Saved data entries
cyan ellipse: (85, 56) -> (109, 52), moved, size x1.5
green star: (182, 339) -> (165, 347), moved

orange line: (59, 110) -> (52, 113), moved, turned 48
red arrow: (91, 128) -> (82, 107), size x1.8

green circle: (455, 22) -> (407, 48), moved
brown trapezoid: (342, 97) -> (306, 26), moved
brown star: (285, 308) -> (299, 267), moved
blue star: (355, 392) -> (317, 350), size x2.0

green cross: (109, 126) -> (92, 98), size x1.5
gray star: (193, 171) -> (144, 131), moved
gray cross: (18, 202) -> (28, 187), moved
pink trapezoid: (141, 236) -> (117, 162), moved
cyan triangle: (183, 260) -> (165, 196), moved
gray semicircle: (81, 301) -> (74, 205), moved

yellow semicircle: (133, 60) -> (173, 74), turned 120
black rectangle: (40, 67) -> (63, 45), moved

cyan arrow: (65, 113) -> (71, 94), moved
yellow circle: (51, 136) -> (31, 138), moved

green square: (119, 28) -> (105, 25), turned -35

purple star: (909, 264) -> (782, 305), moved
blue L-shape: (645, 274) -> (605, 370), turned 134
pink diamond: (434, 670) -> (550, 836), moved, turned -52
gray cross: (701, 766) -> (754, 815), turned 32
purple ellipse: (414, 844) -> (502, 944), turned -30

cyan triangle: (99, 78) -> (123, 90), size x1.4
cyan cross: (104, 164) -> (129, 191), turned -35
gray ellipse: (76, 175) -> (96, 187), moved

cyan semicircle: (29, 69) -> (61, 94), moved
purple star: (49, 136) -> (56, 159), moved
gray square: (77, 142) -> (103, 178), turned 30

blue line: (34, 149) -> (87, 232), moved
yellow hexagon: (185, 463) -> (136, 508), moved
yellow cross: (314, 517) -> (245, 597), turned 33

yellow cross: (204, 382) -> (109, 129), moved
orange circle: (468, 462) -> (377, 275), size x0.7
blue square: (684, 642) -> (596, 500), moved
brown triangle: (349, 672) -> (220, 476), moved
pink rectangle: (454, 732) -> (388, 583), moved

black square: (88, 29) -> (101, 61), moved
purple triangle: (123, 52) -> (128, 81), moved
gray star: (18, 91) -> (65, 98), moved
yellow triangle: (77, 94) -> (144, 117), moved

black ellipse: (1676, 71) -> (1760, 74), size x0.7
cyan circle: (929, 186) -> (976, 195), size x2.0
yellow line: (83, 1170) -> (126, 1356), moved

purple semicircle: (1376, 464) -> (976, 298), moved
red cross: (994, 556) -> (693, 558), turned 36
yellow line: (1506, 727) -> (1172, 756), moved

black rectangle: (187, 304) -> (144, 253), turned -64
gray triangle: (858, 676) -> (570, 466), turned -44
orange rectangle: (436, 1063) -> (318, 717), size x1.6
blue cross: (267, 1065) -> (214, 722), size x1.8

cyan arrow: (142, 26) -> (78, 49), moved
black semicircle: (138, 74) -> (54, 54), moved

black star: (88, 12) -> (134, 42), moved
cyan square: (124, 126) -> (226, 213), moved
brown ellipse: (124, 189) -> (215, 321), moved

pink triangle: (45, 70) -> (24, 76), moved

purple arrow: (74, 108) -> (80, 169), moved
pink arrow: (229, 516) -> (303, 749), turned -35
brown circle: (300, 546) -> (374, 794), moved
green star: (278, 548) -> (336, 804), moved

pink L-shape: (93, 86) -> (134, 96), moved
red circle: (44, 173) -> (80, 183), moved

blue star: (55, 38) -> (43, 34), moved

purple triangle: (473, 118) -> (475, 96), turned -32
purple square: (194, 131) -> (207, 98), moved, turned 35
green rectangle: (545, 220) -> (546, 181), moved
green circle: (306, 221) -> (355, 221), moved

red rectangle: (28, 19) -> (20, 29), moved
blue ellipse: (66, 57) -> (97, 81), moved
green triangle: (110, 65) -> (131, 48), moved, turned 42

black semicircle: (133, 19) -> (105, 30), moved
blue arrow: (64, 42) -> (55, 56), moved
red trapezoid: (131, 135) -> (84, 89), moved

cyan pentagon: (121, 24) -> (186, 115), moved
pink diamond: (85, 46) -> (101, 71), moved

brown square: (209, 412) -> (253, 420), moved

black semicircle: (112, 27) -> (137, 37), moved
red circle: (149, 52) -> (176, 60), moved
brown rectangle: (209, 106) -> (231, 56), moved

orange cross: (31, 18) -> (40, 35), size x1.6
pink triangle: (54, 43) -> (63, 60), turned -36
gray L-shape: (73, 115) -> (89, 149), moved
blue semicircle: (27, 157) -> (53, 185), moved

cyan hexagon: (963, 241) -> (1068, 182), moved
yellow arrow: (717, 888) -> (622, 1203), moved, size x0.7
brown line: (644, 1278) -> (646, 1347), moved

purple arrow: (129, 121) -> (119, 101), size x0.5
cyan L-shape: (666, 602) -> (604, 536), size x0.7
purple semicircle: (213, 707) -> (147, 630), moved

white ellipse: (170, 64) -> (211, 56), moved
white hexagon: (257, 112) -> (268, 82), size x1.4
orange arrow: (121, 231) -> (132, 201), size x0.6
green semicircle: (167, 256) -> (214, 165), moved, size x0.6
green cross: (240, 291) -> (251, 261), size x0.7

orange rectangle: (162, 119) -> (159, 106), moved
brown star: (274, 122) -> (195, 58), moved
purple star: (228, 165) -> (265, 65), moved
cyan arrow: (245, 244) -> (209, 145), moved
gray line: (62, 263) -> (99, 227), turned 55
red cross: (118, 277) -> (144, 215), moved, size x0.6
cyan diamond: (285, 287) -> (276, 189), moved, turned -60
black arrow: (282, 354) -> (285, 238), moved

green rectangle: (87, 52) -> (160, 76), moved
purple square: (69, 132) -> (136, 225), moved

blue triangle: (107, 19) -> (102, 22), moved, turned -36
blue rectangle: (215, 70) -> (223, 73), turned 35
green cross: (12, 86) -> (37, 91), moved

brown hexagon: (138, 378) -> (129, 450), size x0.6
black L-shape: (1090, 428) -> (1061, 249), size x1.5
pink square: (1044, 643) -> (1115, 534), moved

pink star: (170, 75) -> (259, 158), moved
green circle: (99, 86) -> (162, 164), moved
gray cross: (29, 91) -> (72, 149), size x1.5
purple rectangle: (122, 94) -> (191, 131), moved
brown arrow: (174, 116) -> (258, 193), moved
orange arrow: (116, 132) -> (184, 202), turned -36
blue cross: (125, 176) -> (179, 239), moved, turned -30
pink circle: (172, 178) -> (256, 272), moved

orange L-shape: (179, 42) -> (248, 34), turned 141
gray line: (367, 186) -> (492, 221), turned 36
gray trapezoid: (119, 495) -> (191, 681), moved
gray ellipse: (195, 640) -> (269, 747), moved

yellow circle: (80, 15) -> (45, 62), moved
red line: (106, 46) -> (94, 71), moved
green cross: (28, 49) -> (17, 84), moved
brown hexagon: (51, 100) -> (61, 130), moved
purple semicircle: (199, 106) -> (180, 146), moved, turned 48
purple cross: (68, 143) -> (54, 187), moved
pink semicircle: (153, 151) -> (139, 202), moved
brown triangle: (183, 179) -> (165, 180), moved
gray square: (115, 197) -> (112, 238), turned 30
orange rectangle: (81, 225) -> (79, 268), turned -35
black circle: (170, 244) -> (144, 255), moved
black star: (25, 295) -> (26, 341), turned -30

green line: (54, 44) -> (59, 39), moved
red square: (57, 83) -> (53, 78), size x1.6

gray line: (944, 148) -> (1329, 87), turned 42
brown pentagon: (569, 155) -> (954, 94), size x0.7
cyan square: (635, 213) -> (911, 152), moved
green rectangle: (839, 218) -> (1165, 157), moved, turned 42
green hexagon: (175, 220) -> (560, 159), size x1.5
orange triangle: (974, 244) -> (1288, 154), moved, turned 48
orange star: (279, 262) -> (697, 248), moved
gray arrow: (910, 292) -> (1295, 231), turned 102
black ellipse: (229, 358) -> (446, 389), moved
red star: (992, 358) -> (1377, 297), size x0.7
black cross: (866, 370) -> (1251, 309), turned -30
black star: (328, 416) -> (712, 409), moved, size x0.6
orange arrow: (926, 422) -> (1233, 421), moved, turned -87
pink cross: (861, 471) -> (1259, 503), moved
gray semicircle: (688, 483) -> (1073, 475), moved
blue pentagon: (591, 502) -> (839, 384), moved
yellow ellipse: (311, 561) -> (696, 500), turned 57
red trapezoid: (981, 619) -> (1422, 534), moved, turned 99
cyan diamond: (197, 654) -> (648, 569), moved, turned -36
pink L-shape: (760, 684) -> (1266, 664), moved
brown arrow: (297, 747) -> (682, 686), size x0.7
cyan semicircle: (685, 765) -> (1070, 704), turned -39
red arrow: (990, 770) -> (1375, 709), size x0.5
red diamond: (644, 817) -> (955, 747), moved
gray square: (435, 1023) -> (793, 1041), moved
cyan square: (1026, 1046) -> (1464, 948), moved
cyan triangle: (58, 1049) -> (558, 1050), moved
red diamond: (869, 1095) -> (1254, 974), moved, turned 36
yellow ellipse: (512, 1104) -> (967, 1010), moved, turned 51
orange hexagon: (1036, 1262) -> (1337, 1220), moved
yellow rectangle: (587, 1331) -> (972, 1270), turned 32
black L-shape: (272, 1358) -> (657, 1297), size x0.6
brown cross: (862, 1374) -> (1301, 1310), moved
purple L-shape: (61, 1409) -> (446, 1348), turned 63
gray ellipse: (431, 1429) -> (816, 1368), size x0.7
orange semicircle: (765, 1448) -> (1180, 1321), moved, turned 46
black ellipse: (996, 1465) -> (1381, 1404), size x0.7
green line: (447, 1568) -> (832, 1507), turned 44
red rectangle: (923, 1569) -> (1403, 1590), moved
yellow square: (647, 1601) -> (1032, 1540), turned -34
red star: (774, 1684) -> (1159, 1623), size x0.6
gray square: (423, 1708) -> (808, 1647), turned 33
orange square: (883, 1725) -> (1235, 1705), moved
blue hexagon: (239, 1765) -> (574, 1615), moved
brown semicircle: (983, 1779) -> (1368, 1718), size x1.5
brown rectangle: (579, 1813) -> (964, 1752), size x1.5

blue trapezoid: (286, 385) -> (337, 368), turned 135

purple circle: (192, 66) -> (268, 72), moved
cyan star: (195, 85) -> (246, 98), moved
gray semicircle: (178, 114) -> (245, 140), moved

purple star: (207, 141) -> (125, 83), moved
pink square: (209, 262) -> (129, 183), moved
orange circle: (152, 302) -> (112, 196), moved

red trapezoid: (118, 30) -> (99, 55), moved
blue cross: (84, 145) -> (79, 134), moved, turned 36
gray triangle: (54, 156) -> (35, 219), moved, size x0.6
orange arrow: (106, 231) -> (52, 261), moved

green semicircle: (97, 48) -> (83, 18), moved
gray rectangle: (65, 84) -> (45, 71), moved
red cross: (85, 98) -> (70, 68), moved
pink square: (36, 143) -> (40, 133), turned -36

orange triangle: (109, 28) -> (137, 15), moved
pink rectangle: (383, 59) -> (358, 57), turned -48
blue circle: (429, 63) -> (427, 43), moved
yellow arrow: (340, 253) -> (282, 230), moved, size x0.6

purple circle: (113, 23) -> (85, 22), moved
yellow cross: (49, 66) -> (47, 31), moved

* Task statement *
Your answer must be the lines above, unchanged, from the first one through the line that holds "gray cross: (18, 202) -> (28, 187), moved", inclusive, and no others.

* Result *
cyan ellipse: (85, 56) -> (109, 52), moved, size x1.5
green star: (182, 339) -> (165, 347), moved

orange line: (59, 110) -> (52, 113), moved, turned 48
red arrow: (91, 128) -> (82, 107), size x1.8

green circle: (455, 22) -> (407, 48), moved
brown trapezoid: (342, 97) -> (306, 26), moved
brown star: (285, 308) -> (299, 267), moved
blue star: (355, 392) -> (317, 350), size x2.0

green cross: (109, 126) -> (92, 98), size x1.5
gray star: (193, 171) -> (144, 131), moved
gray cross: (18, 202) -> (28, 187), moved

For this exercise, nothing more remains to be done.